Start of Data supplied

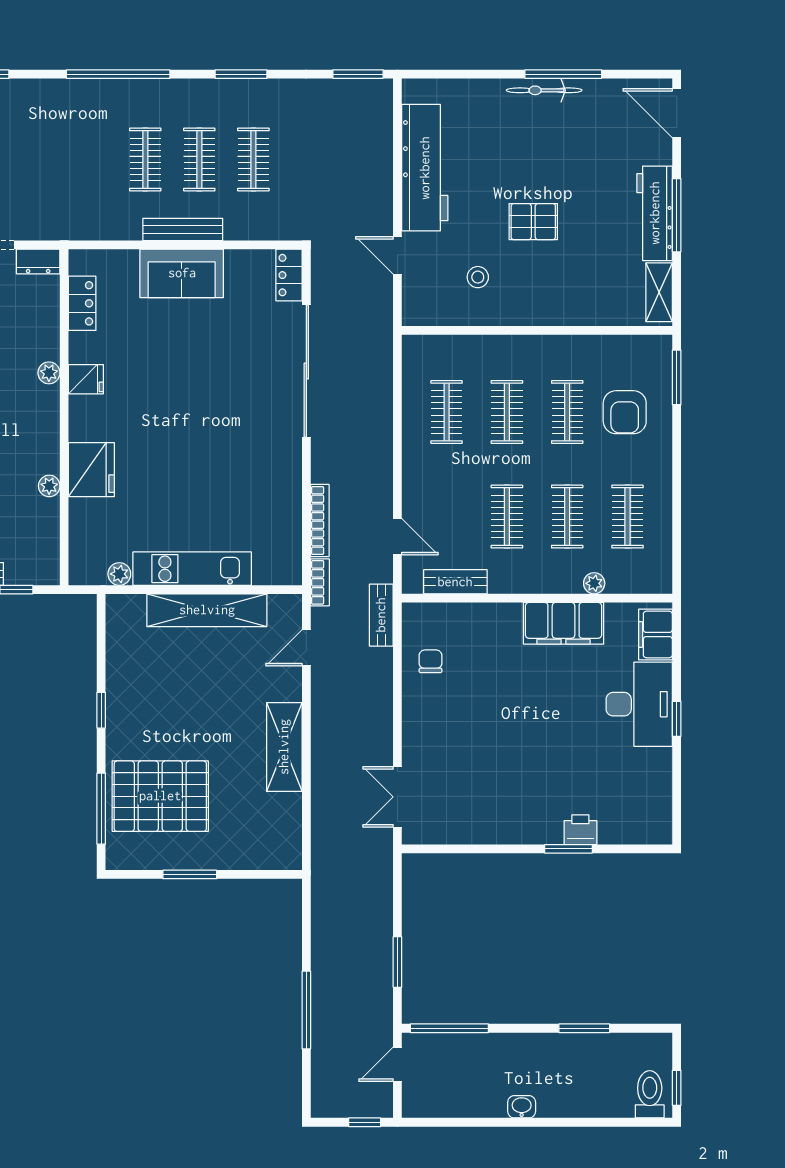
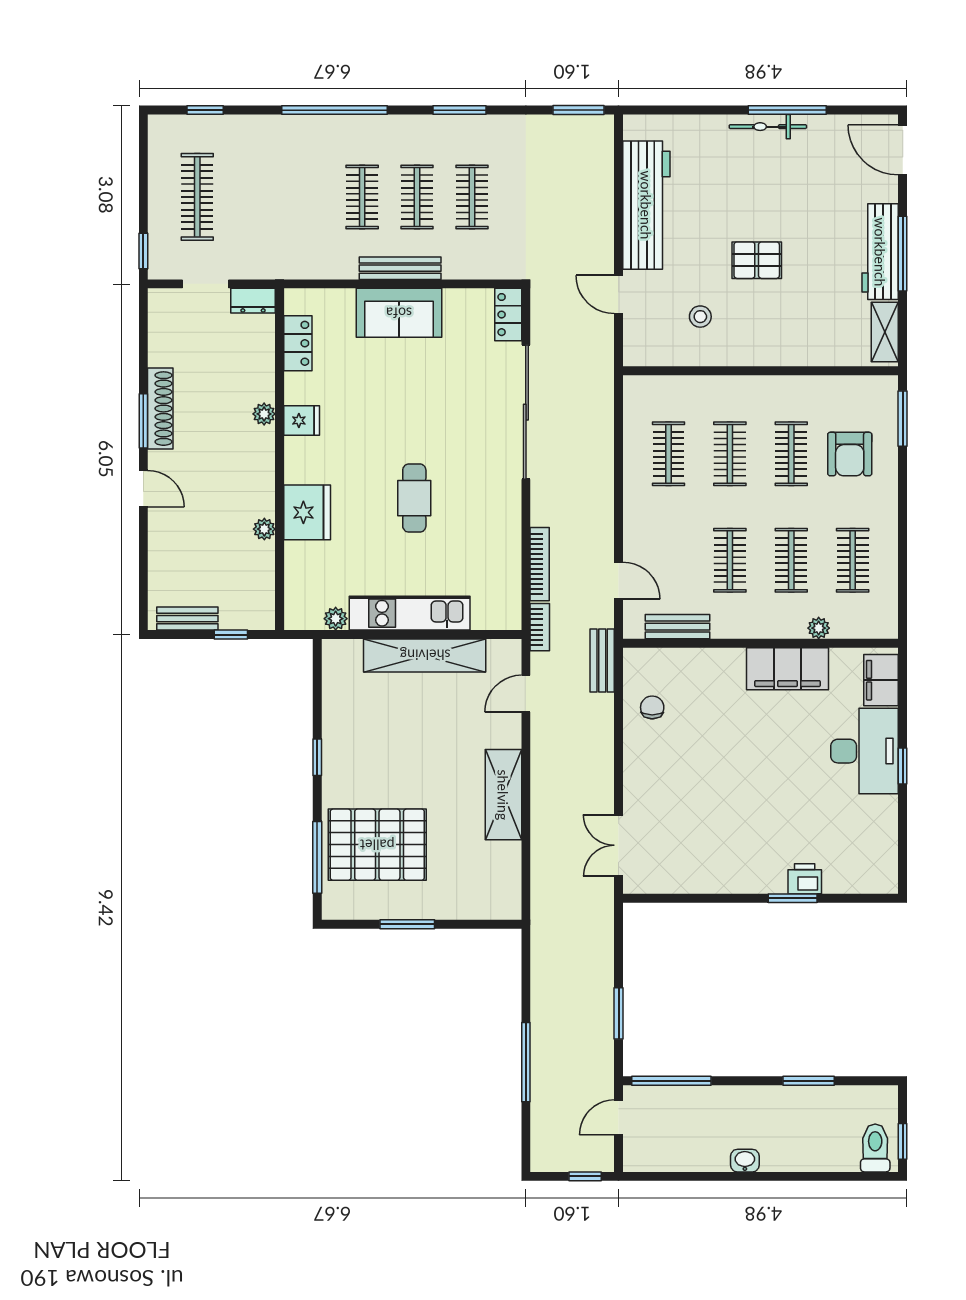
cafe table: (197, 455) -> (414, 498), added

End of Data supplied
Start of Data supplied

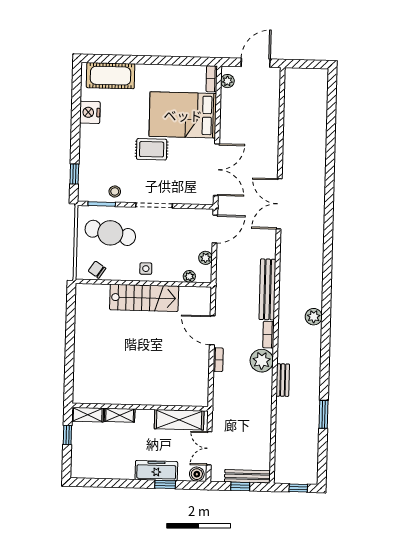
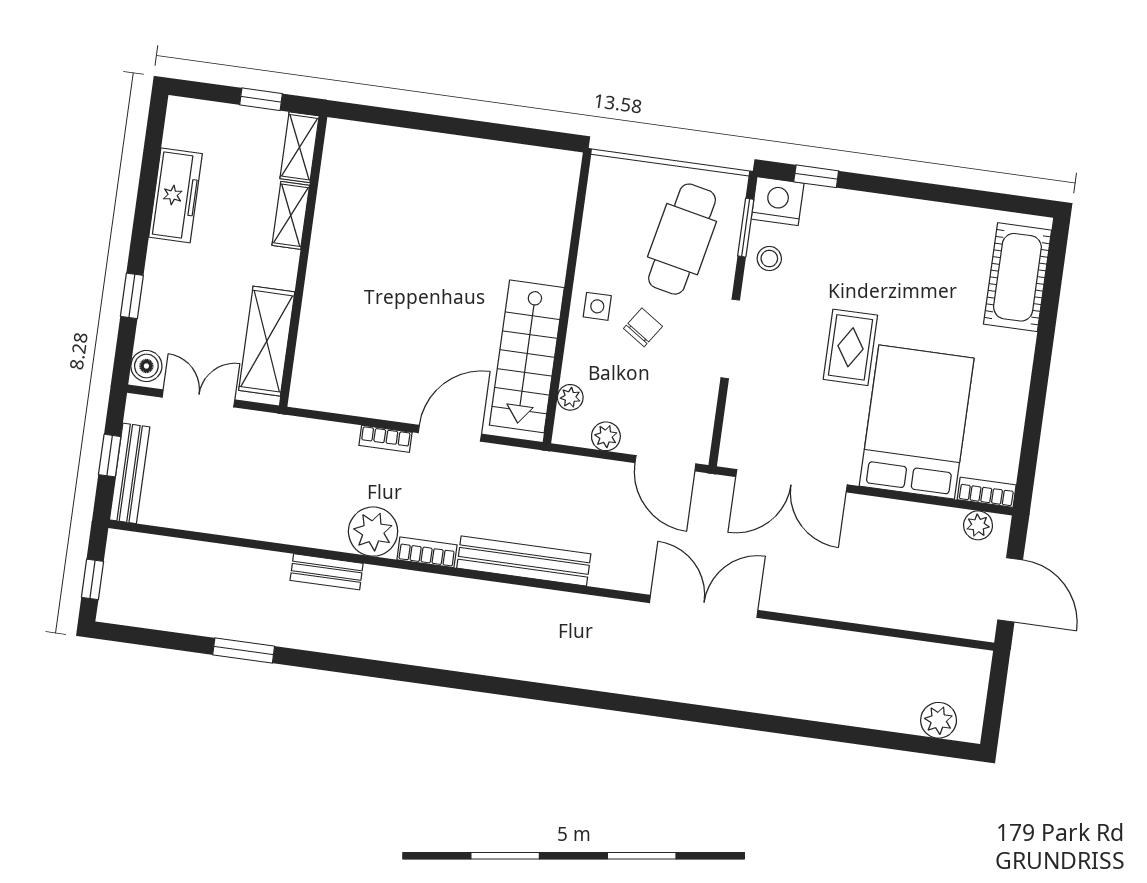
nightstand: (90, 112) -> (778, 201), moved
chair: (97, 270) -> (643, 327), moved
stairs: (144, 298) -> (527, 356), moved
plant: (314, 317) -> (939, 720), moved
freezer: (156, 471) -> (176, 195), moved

End of Data supplied

- _Work instructions_
Tally every line of the entries that contains the word "moved", and respond with that number only.

- _Answer box_
5